* **Try it**
Find every line in the records below that holds the word "camera", and copy each one.

Dataset entries:
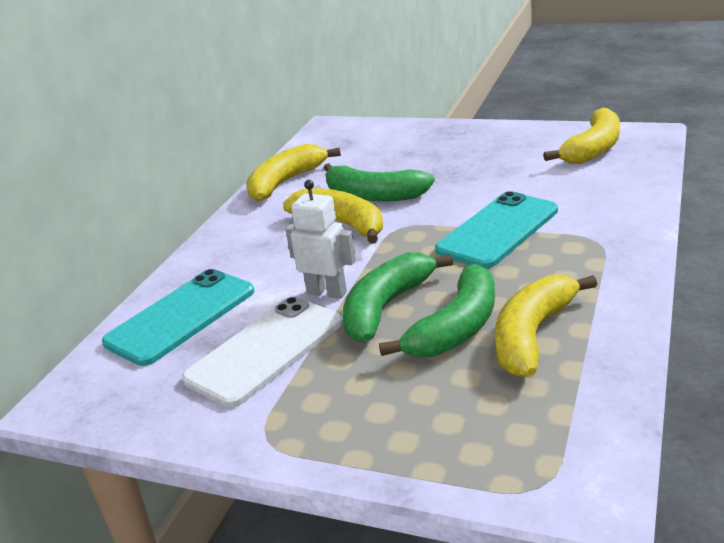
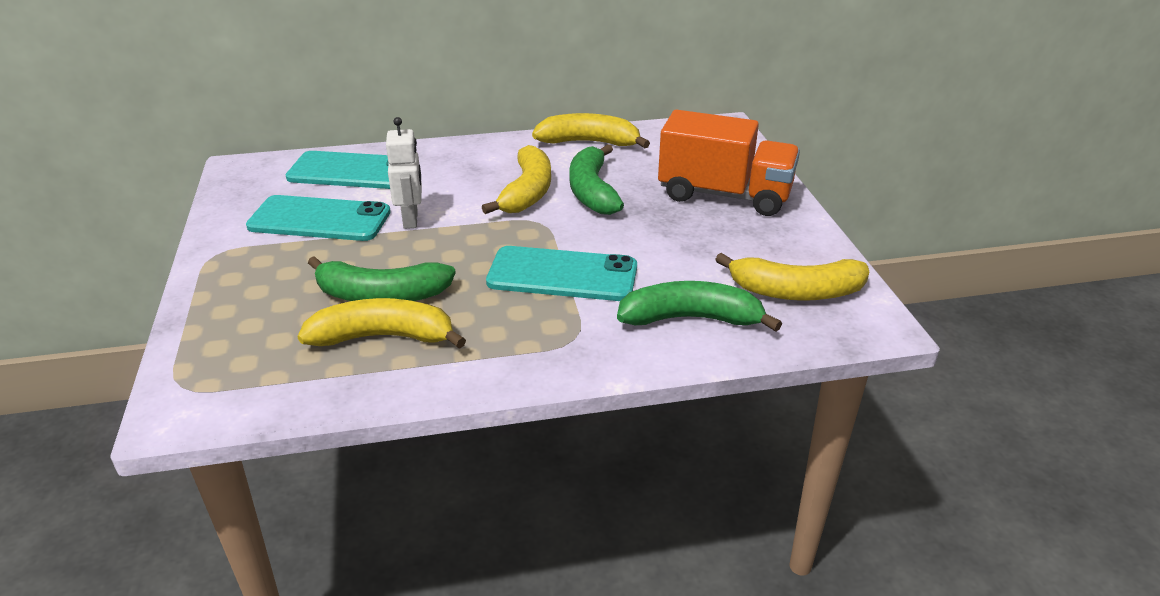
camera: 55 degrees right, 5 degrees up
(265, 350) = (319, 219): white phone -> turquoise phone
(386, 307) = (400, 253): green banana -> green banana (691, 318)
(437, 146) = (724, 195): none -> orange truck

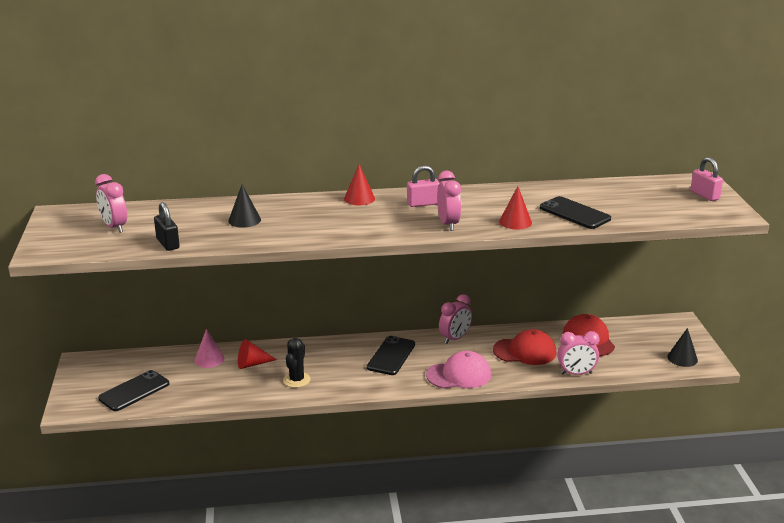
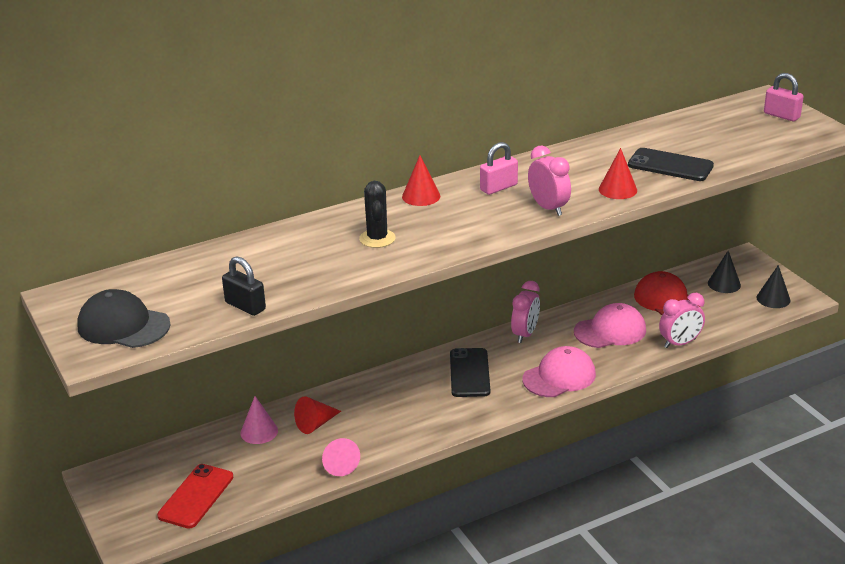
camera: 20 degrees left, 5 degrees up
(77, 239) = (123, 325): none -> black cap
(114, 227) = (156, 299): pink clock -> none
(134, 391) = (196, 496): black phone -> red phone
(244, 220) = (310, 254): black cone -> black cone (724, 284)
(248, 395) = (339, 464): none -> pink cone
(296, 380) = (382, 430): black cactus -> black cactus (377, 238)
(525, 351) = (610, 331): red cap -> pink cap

...

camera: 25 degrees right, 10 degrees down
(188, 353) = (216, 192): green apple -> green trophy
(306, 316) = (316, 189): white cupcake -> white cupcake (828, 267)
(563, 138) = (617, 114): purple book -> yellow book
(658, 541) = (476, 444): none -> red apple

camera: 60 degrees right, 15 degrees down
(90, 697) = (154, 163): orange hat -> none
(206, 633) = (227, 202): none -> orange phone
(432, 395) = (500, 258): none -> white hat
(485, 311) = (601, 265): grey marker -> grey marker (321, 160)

* **Problem solution**
camera: 55 degrees right, 5 degrees up
camera: 20 degrees left, 5 degrees up
camera: 25 degrees right, 10 degrees down
camera: 60 degrees right, 15 degrees down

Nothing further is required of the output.